Task brief
The entries below are to be repeated exactly, with the pictures left out.

[Collected data entries]
=====

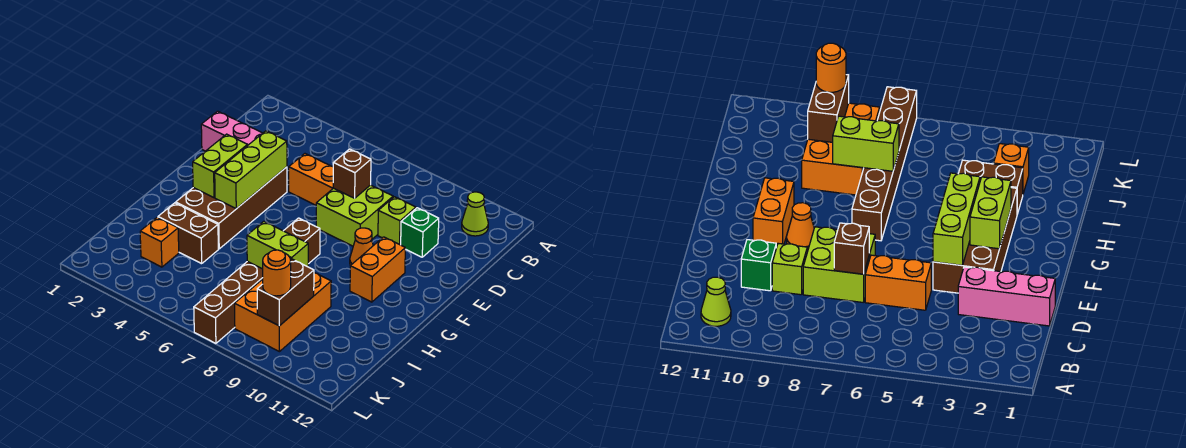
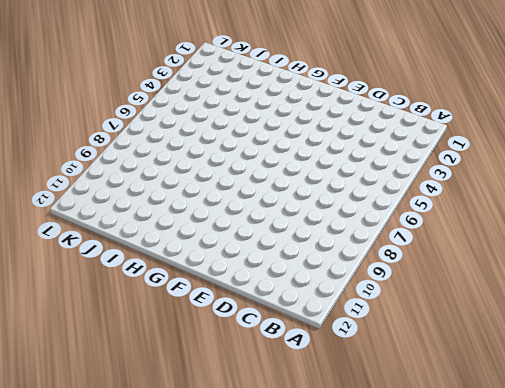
none -> lime cone B11 level 1
none -> pink brick D1:D3 level 1
none -> orange brick D5:D6 level 1

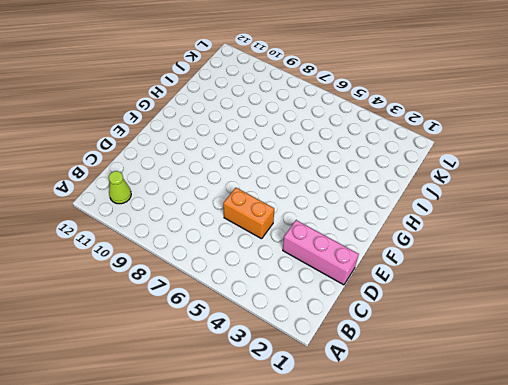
none -> lime brick D7:E8 level 1
none -> lime brick D9 level 1
none -> green brick D10 level 1

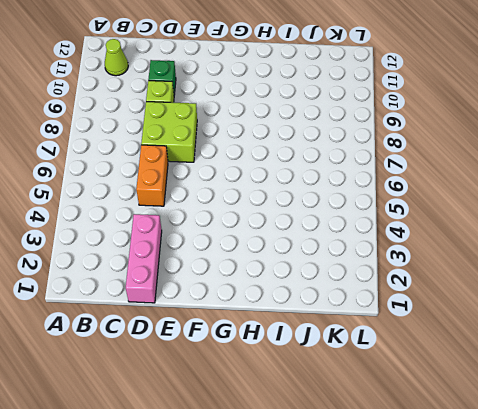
none -> brown brick E3:H4 level 1
none -> orange cone F9 level 1
none -> orange brick F10:G10 level 1

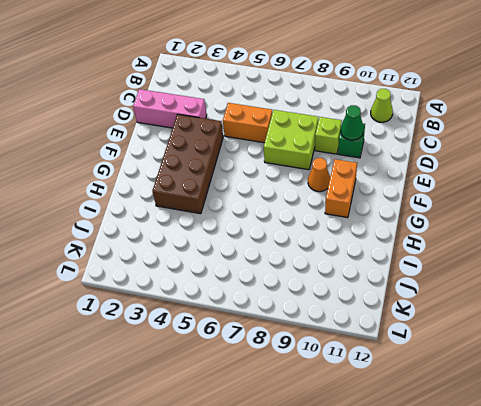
green cone D10 level 2 -> none
none -> brown brick G7:L7 level 1
none -> brown brick I3:I4 level 1
none -> orange brick I8:K9 level 1

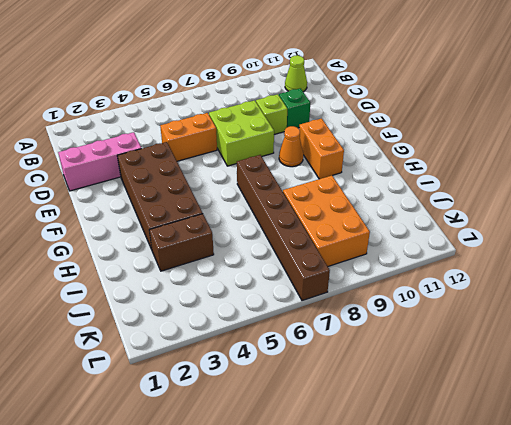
none -> orange brick J3 level 1
none -> brown brick D7 level 2
none -> lime brick E4:G4 level 2

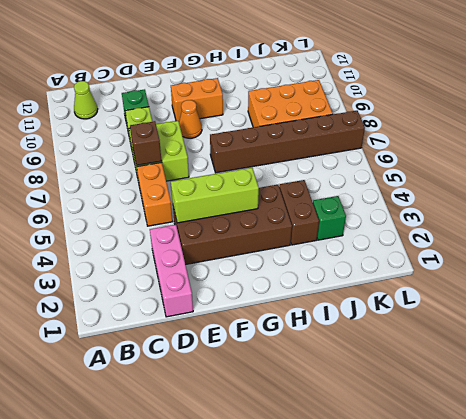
green brick J3 level 1 -> orange brick J3 level 1
none -> lime brick F3:G3 level 2
none -> lime brick I7:I8 level 2
none -> brown brick J9:K9 level 2

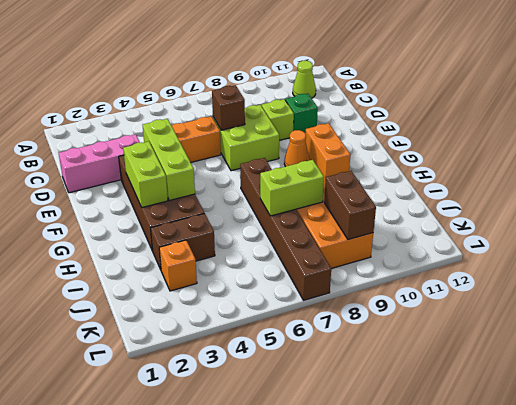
none -> orange round brick K9 level 3

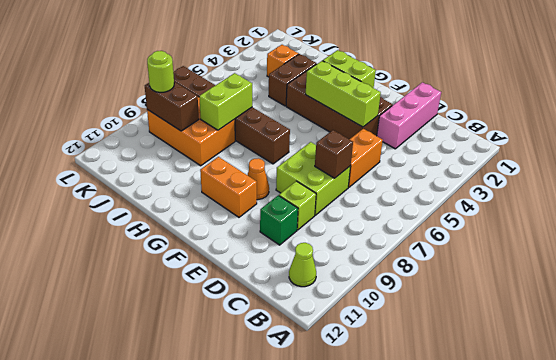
lime round brick K9 level 3 -> orange round brick K9 level 3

=====

Response area
none -> lime cone B11 level 1
none -> pink brick D1:D3 level 1
none -> orange brick D5:D6 level 1

none -> lime brick D7:E8 level 1
none -> lime brick D9 level 1
none -> green brick D10 level 1

none -> brown brick E3:H4 level 1
none -> orange cone F9 level 1
none -> orange brick F10:G10 level 1

green cone D10 level 2 -> none
none -> brown brick G7:L7 level 1
none -> brown brick I3:I4 level 1
none -> orange brick I8:K9 level 1

none -> orange brick J3 level 1
none -> brown brick D7 level 2
none -> lime brick E4:G4 level 2

green brick J3 level 1 -> orange brick J3 level 1
none -> lime brick F3:G3 level 2
none -> lime brick I7:I8 level 2
none -> brown brick J9:K9 level 2

none -> orange round brick K9 level 3

lime round brick K9 level 3 -> orange round brick K9 level 3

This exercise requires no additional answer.